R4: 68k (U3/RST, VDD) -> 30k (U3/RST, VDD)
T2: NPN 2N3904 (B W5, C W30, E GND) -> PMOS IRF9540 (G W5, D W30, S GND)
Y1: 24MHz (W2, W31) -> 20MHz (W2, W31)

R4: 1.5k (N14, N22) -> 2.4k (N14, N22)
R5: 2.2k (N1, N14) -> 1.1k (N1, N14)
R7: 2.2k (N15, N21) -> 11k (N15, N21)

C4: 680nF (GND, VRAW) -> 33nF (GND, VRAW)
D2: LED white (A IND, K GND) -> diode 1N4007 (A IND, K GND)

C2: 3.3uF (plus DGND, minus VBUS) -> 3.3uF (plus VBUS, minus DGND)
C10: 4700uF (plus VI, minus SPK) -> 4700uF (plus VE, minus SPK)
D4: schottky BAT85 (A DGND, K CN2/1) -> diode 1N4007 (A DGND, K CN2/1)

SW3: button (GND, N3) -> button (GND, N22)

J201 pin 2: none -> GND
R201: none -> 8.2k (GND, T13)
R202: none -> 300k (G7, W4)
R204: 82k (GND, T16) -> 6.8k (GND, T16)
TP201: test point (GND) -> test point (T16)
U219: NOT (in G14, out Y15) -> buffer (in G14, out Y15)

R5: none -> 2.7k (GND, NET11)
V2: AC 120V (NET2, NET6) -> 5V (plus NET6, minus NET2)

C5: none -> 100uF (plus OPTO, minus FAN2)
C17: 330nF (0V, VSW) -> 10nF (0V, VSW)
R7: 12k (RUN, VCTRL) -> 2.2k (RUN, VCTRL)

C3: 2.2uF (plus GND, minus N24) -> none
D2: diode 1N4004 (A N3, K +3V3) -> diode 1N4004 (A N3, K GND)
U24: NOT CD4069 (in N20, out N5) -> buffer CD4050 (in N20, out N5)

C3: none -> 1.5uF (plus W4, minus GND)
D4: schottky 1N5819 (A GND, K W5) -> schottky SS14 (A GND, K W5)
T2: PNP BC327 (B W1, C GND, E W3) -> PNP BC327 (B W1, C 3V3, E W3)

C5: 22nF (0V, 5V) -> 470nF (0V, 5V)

········

_TRY IT_
Every entry should be restated word for word.

_RESPONSE TO THE EXERCISE_
R4: 68k (U3/RST, VDD) -> 30k (U3/RST, VDD)
T2: NPN 2N3904 (B W5, C W30, E GND) -> PMOS IRF9540 (G W5, D W30, S GND)
Y1: 24MHz (W2, W31) -> 20MHz (W2, W31)

R4: 1.5k (N14, N22) -> 2.4k (N14, N22)
R5: 2.2k (N1, N14) -> 1.1k (N1, N14)
R7: 2.2k (N15, N21) -> 11k (N15, N21)

C4: 680nF (GND, VRAW) -> 33nF (GND, VRAW)
D2: LED white (A IND, K GND) -> diode 1N4007 (A IND, K GND)

C2: 3.3uF (plus DGND, minus VBUS) -> 3.3uF (plus VBUS, minus DGND)
C10: 4700uF (plus VI, minus SPK) -> 4700uF (plus VE, minus SPK)
D4: schottky BAT85 (A DGND, K CN2/1) -> diode 1N4007 (A DGND, K CN2/1)

SW3: button (GND, N3) -> button (GND, N22)

J201 pin 2: none -> GND
R201: none -> 8.2k (GND, T13)
R202: none -> 300k (G7, W4)
R204: 82k (GND, T16) -> 6.8k (GND, T16)
TP201: test point (GND) -> test point (T16)
U219: NOT (in G14, out Y15) -> buffer (in G14, out Y15)

R5: none -> 2.7k (GND, NET11)
V2: AC 120V (NET2, NET6) -> 5V (plus NET6, minus NET2)

C5: none -> 100uF (plus OPTO, minus FAN2)
C17: 330nF (0V, VSW) -> 10nF (0V, VSW)
R7: 12k (RUN, VCTRL) -> 2.2k (RUN, VCTRL)

C3: 2.2uF (plus GND, minus N24) -> none
D2: diode 1N4004 (A N3, K +3V3) -> diode 1N4004 (A N3, K GND)
U24: NOT CD4069 (in N20, out N5) -> buffer CD4050 (in N20, out N5)

C3: none -> 1.5uF (plus W4, minus GND)
D4: schottky 1N5819 (A GND, K W5) -> schottky SS14 (A GND, K W5)
T2: PNP BC327 (B W1, C GND, E W3) -> PNP BC327 (B W1, C 3V3, E W3)

C5: 22nF (0V, 5V) -> 470nF (0V, 5V)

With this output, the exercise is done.